* MATERIAL TO PROCESS
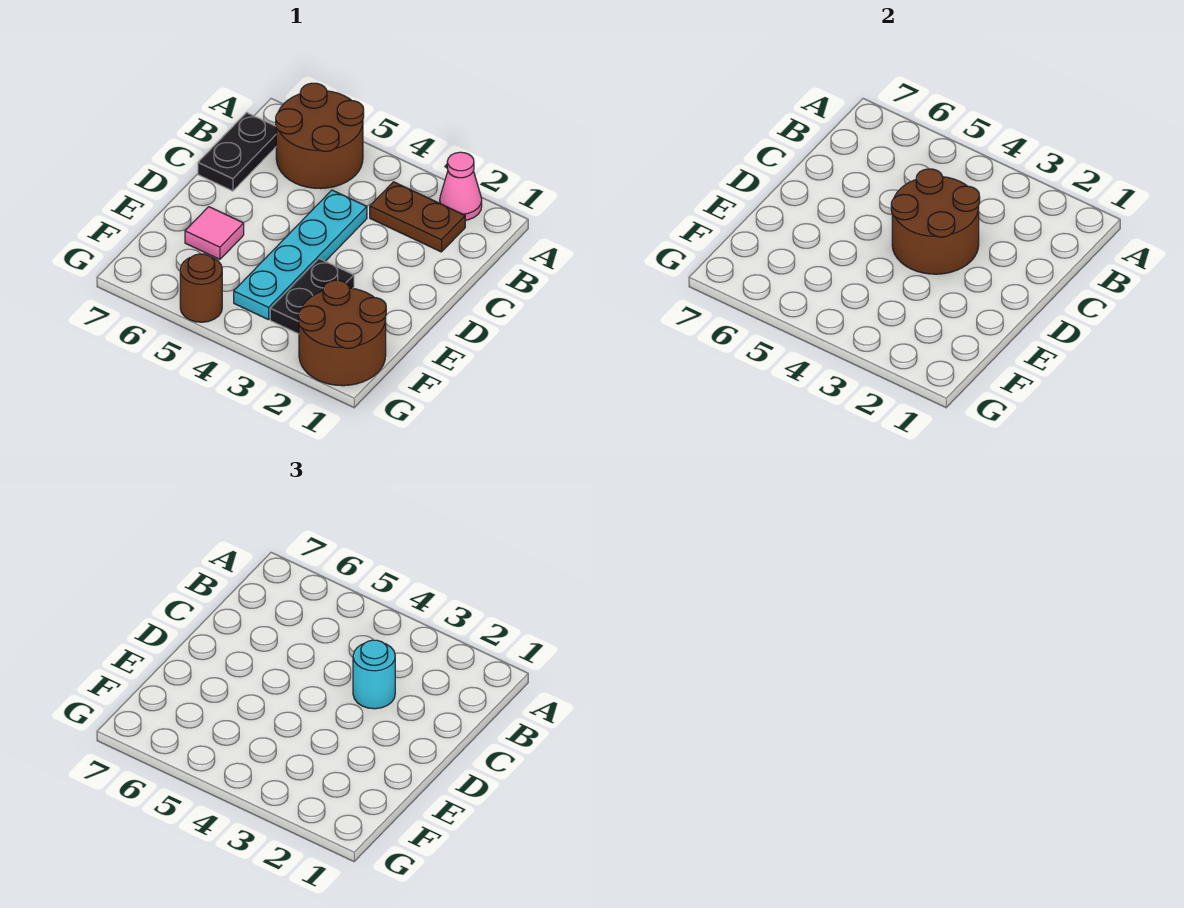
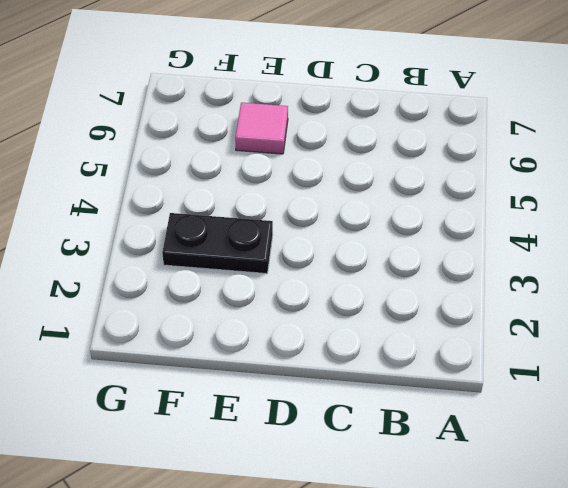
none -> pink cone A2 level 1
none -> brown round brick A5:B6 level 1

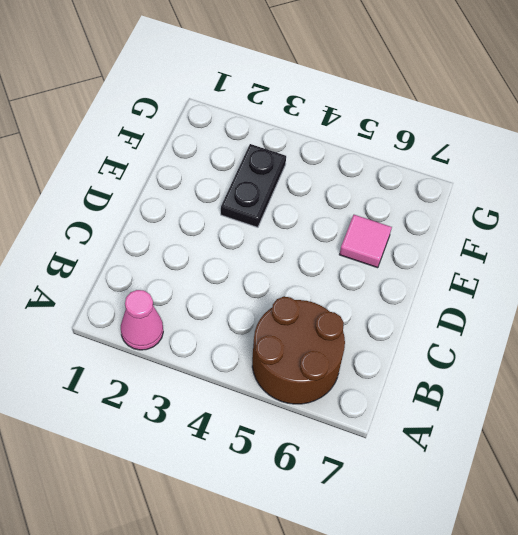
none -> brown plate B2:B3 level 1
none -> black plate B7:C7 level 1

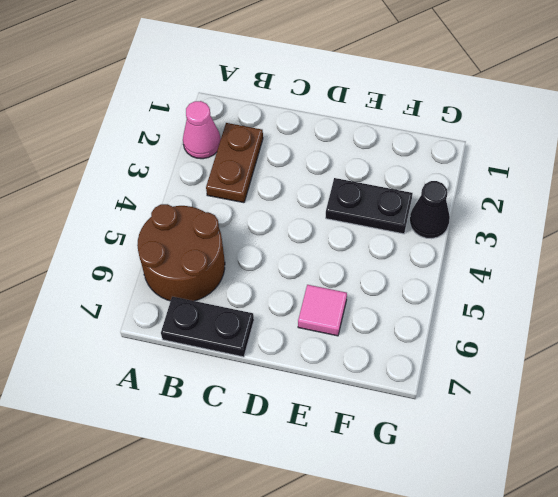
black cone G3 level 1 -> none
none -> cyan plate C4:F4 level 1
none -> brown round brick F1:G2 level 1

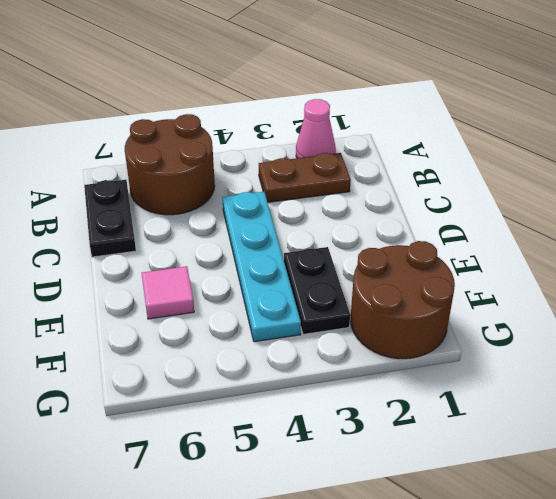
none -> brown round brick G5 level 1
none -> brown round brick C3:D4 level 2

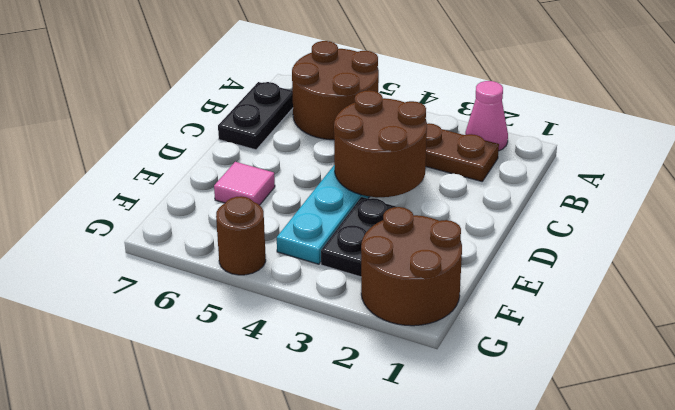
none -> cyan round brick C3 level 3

---

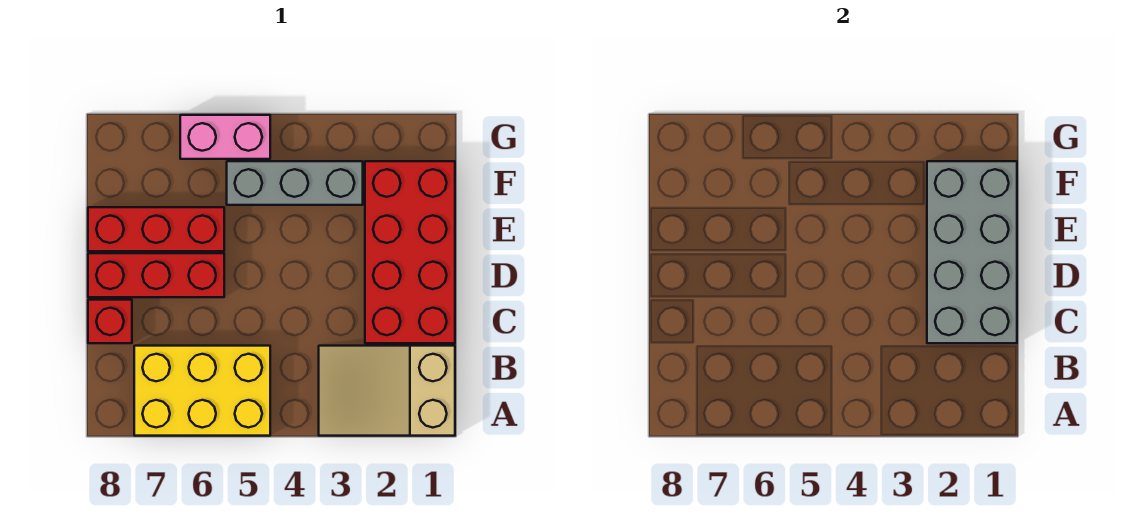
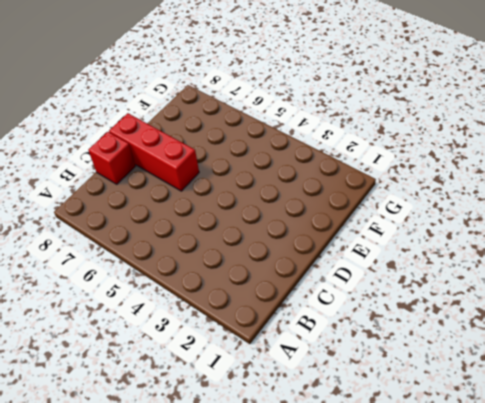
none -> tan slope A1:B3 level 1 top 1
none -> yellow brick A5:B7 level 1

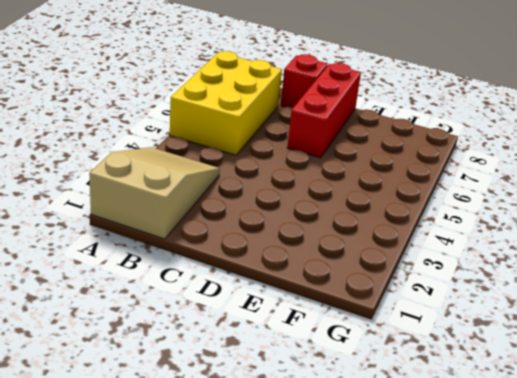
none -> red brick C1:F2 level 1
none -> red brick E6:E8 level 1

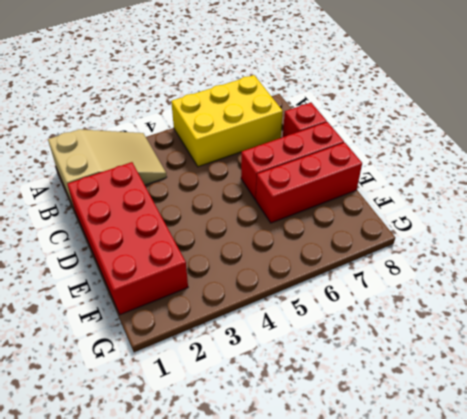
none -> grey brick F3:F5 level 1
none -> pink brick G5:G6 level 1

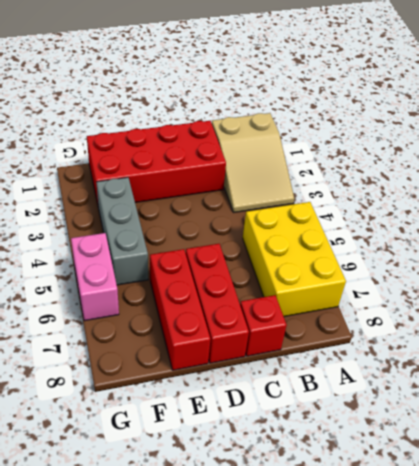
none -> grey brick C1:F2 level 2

* PROBLEM DESCRIPTION
A clean copy is needed of the lines above from the one with "none -> red brick C1:F2 level 1" up to and including the one with "none -> grey brick C1:F2 level 2". Please set it down exactly, with no pictures.

* ANSWER BELOW
none -> red brick C1:F2 level 1
none -> red brick E6:E8 level 1

none -> grey brick F3:F5 level 1
none -> pink brick G5:G6 level 1

none -> grey brick C1:F2 level 2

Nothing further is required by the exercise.